YOUR GOAL » Please rewrite every line of the data below, starting at the line that contains "unlocked [494, 1348]" and ending at the line that contains "adapters (511, 158)", with both of those lines and any lines without coordinates included. Add 77 to each number in the coordinates and leave all other text unchanged.

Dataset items
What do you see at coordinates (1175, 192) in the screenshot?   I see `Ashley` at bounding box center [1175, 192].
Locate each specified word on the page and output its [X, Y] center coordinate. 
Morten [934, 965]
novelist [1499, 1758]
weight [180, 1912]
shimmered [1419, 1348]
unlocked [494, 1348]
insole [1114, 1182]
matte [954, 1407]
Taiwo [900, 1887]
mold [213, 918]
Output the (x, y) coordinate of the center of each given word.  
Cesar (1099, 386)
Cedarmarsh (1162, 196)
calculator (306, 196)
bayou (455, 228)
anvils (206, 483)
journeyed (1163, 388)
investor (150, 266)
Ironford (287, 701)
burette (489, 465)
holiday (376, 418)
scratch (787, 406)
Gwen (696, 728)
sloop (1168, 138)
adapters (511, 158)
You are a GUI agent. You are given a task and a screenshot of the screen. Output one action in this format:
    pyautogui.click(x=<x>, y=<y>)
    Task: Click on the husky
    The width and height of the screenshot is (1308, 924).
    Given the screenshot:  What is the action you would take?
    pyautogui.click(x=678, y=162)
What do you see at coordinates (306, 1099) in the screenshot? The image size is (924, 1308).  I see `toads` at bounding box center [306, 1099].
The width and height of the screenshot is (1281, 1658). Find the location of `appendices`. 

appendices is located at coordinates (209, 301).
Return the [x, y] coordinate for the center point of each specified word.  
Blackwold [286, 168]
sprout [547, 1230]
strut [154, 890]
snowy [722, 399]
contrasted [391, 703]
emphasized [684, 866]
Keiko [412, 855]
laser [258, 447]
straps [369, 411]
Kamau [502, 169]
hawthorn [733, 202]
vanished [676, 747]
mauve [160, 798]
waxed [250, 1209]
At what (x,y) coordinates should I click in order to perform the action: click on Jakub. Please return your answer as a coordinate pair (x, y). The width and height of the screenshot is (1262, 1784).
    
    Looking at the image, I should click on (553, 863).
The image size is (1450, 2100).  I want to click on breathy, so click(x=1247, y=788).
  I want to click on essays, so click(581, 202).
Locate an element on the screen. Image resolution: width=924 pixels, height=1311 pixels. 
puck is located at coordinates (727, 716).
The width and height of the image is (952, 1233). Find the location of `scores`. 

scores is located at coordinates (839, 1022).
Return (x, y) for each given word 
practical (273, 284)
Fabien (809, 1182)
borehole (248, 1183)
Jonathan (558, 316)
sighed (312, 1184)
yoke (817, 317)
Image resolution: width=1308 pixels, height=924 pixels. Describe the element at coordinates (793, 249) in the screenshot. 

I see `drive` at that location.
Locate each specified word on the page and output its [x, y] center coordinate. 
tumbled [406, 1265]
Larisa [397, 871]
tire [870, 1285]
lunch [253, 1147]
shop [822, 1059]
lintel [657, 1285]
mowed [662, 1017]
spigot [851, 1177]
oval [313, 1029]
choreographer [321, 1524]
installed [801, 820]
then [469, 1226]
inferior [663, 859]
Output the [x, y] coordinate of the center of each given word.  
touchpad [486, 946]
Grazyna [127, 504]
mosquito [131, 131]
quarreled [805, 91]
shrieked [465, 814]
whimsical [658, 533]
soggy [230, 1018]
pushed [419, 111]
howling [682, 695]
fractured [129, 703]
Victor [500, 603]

SOLUTION TO THE PROBLEM »
unlocked [571, 1425]
insole [1191, 1259]
matte [1031, 1484]
Taiwo [977, 1964]
mold [290, 995]
Output the (x, y) coordinate of the center of each given word.  
Cesar (1176, 463)
Cedarmarsh (1239, 273)
calculator (383, 273)
bayou (532, 305)
anvils (283, 560)
journeyed (1240, 465)
investor (227, 343)
Ironford (364, 778)
burette (566, 542)
holiday (453, 495)
scratch (864, 483)
Gwen (773, 805)
sloop (1245, 215)
adapters (588, 235)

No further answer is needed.